» **Exercise**: Write out, with no changes, every line starting at the one that contains "(477, 283) = (324, 200): none -> green robot" and ending at the last line of the data below. Leave pictures out.

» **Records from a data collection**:
- - - - -
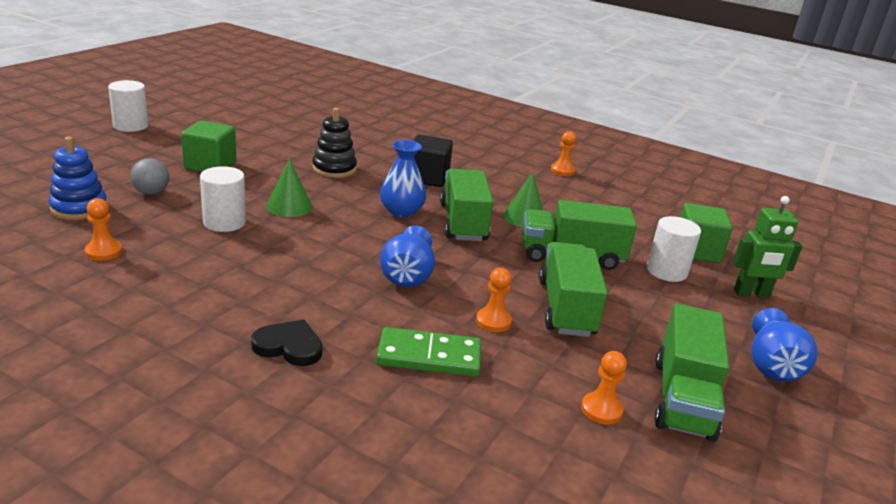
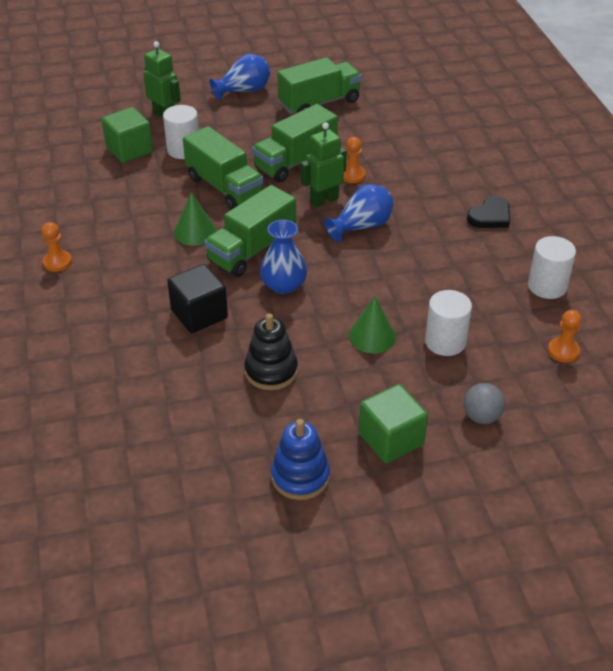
camera: 130 degrees left, 15 degrees up
(79, 208) = (560, 422): blue stacking toy -> blue stacking toy (300, 476)
(131, 126) = (422, 589): white cylinder -> white cylinder (547, 286)
(289, 346) = (490, 216): black heart -> black heart turned 105 degrees counterclockwise
(429, 356) = (417, 176): green domino -> none
(477, 283) = (324, 200): none -> green robot
(601, 410) = (367, 118): orange pawn -> none

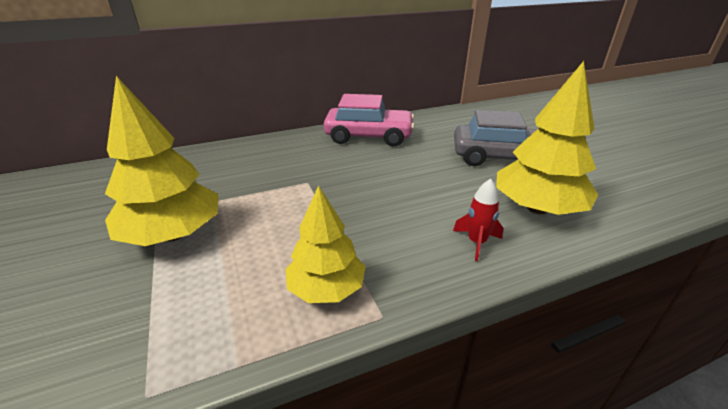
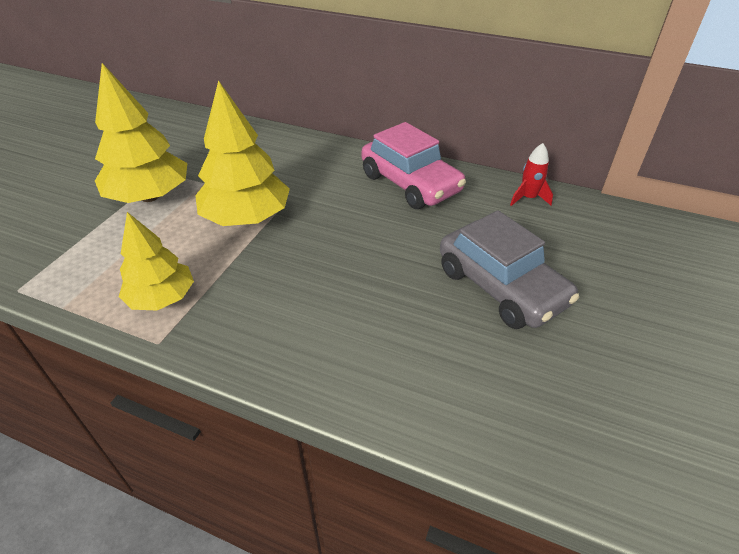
camera: 45 degrees right, 10 degrees up
(476, 242) = (307, 346): red rocket -> red rocket (528, 198)
(537, 208) = (422, 362): yellow tree -> yellow tree (247, 218)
- - - - -
» **Answer to the exercise**:
(477, 283) = (324, 200): none -> green robot
(601, 410) = (367, 118): orange pawn -> none

camera: 45 degrees right, 10 degrees up
(476, 242) = (307, 346): red rocket -> red rocket (528, 198)
(537, 208) = (422, 362): yellow tree -> yellow tree (247, 218)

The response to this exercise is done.